=== Begin Enclosure ===

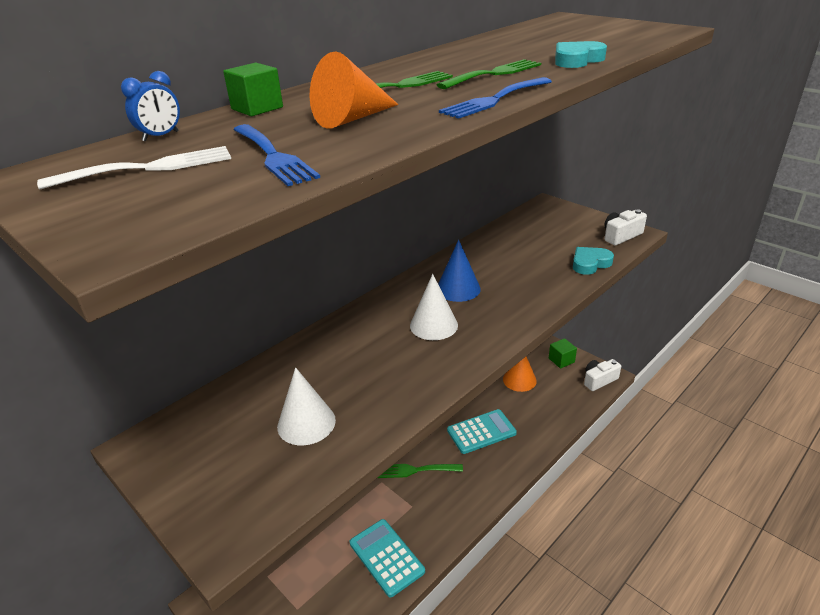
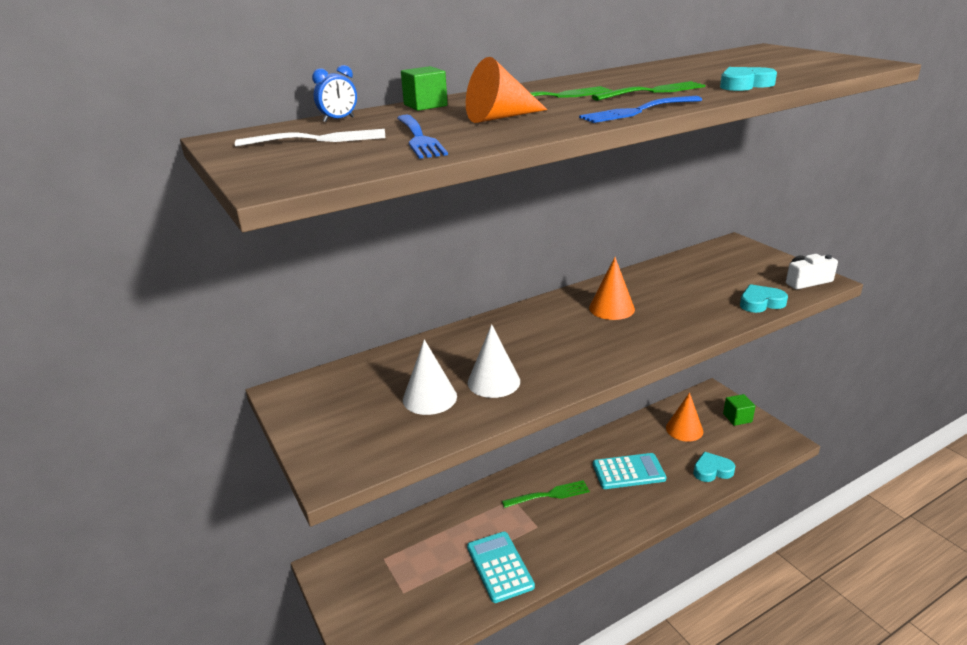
camera: 15 degrees right, 5 degrees down
green fork [378,464,463,478] -> green fork turned 150 degrees clockwise [502,480,590,508]
white cone [410,274,458,340] -> white cone moved to [468,324,520,398]
blue cone [438,240,481,302] -> orange cone [589,257,635,320]
white camera [584,359,621,391] -> none
none -> turquoise heart [693,452,735,482]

=== End Enclosure ===

### [Task to carry out]
Where a line of the data holds the word "white", copy that line.

### [Result below]
white cone [410,274,458,340] -> white cone moved to [468,324,520,398]
white camera [584,359,621,391] -> none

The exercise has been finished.